Write out the following records exactly, each one in full.

Segment Start: The records

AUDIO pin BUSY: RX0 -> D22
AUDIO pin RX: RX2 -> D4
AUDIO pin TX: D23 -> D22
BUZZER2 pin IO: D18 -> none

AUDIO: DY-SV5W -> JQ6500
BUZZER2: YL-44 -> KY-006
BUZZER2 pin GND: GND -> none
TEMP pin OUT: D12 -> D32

Segment End: The records

**Task output**
AUDIO pin BUSY: RX0 -> D22
AUDIO pin RX: RX2 -> D4
AUDIO pin TX: D23 -> D22
BUZZER2 pin IO: D18 -> none

AUDIO: DY-SV5W -> JQ6500
BUZZER2: YL-44 -> KY-006
BUZZER2 pin GND: GND -> none
TEMP pin OUT: D12 -> D32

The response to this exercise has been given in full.